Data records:
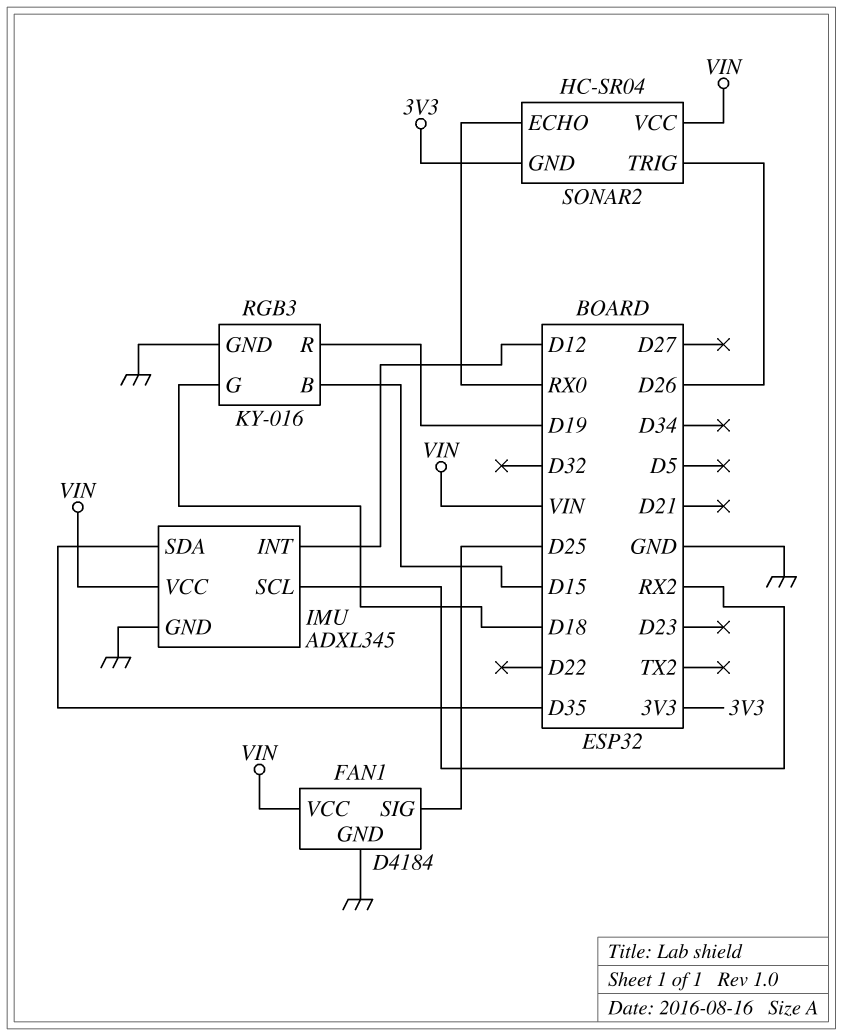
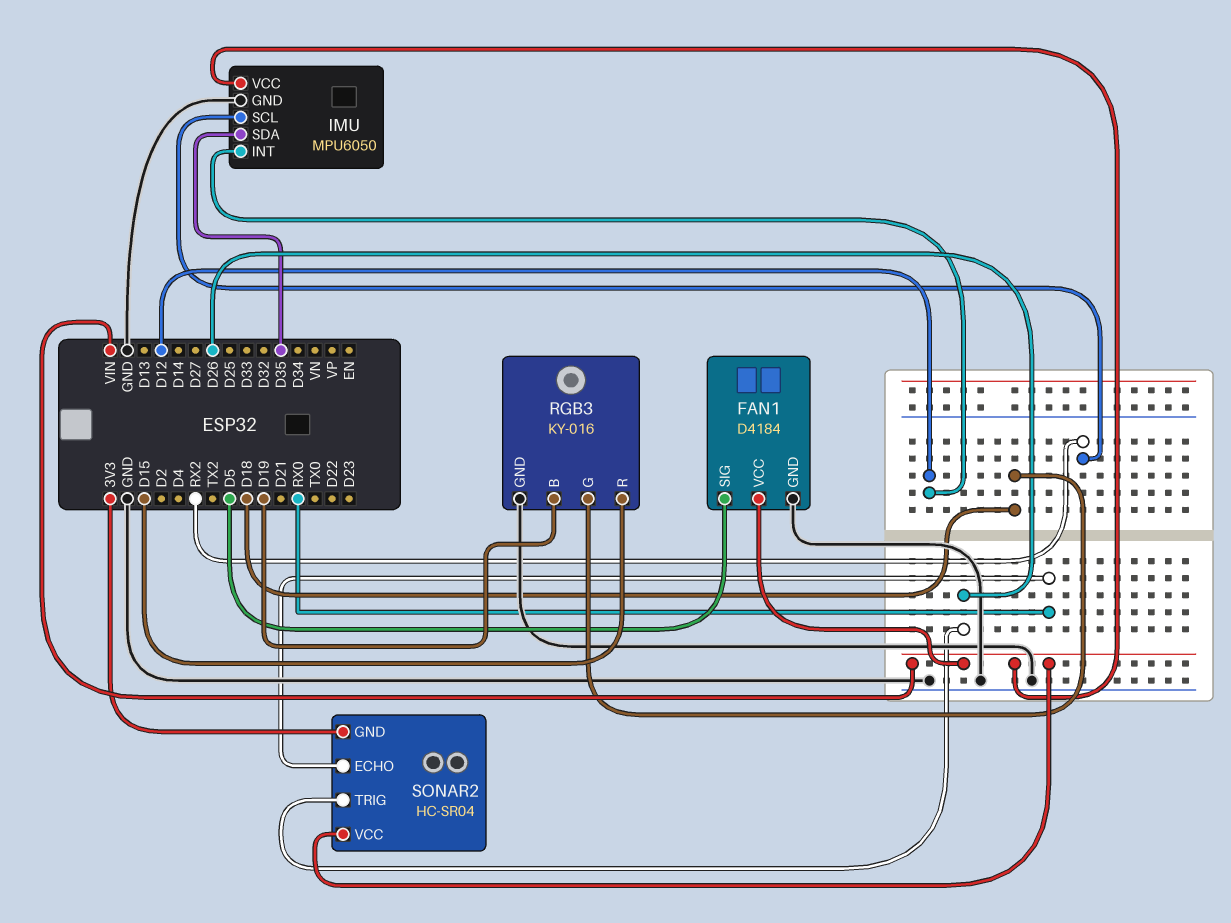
FAN1 pin SIG: D25 -> D5
IMU: ADXL345 -> MPU6050
RGB3 pin B: D15 -> D19
RGB3 pin R: D19 -> D15

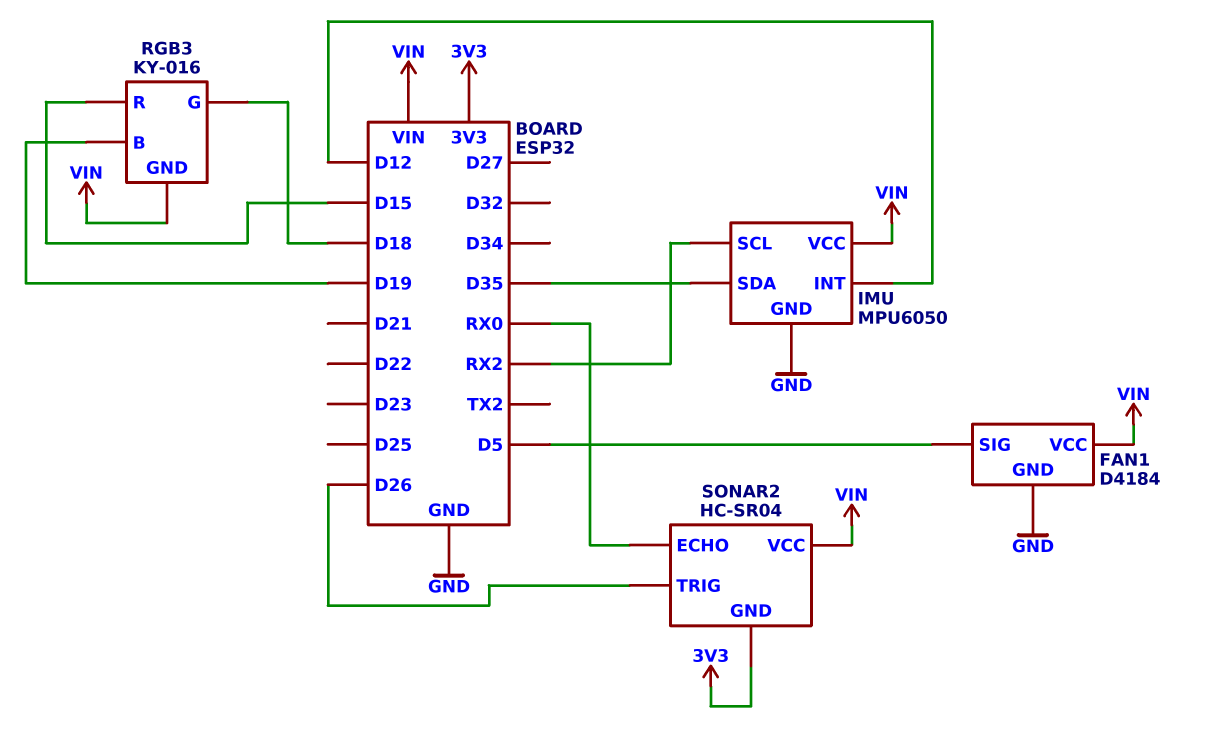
RGB3 pin GND: GND -> VIN

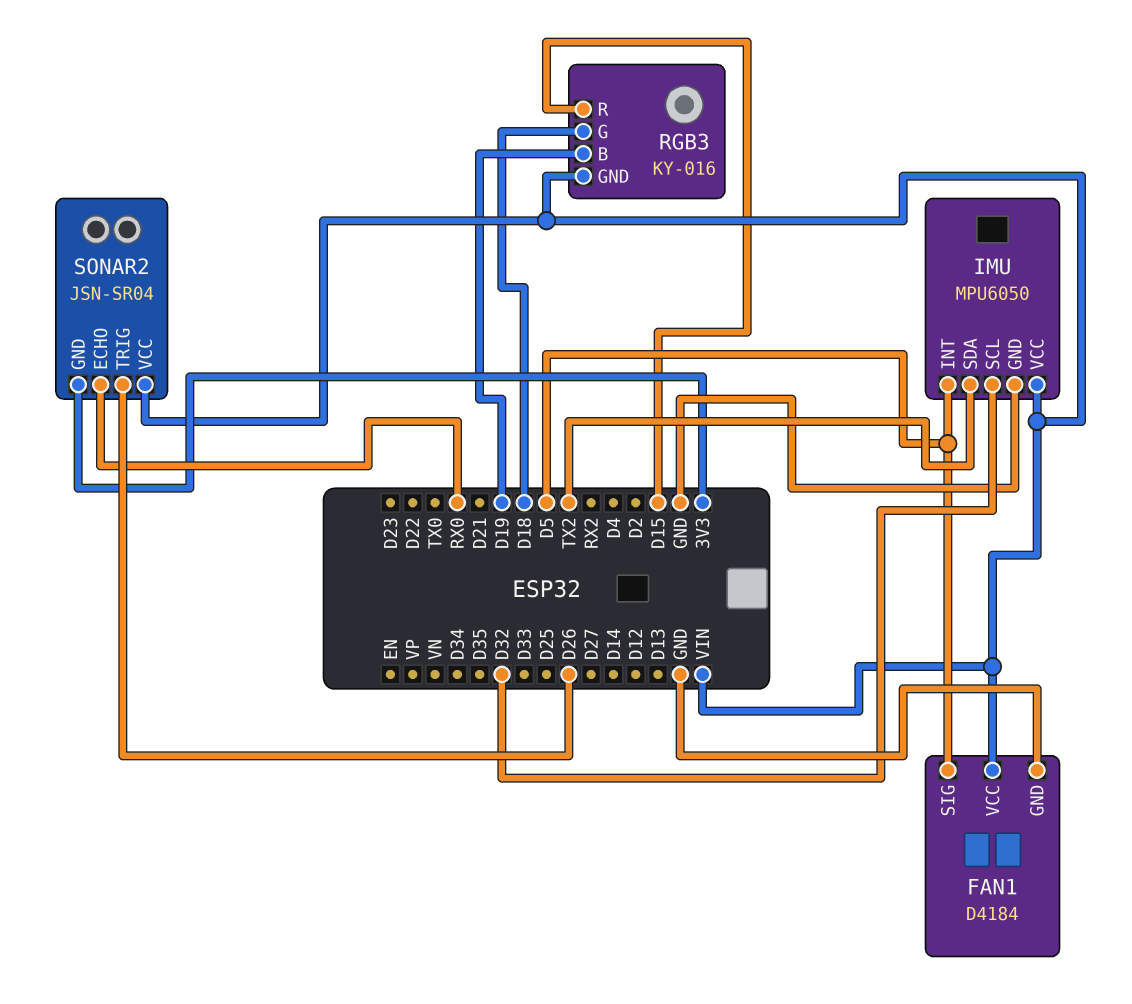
IMU pin INT: D12 -> D5
IMU pin SCL: RX2 -> D32
IMU pin SDA: D35 -> TX2
SONAR2: HC-SR04 -> JSN-SR04

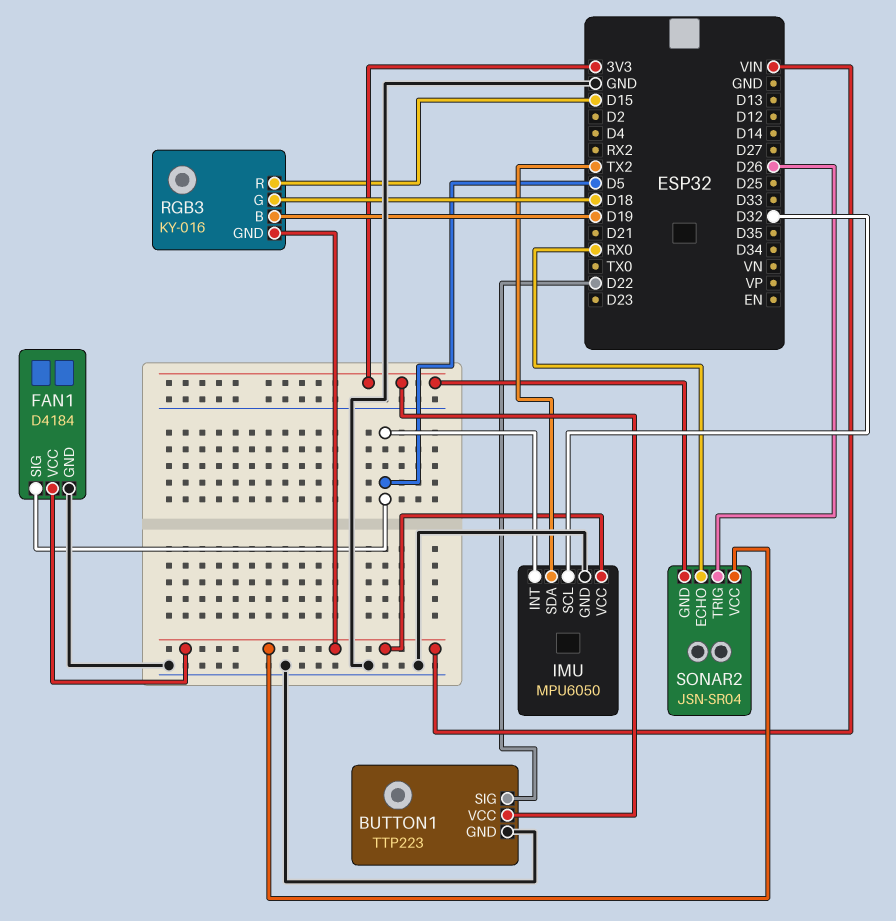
BUTTON1: none -> TTP223
BUTTON1 pin GND: none -> GND
BUTTON1 pin SIG: none -> D22
BUTTON1 pin VCC: none -> 3V3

**TO DO:** Print all records verbatim, excluding pictures.

**ANSWER:**
FAN1 pin SIG: D25 -> D5
IMU: ADXL345 -> MPU6050
RGB3 pin B: D15 -> D19
RGB3 pin R: D19 -> D15

RGB3 pin GND: GND -> VIN

IMU pin INT: D12 -> D5
IMU pin SCL: RX2 -> D32
IMU pin SDA: D35 -> TX2
SONAR2: HC-SR04 -> JSN-SR04

BUTTON1: none -> TTP223
BUTTON1 pin GND: none -> GND
BUTTON1 pin SIG: none -> D22
BUTTON1 pin VCC: none -> 3V3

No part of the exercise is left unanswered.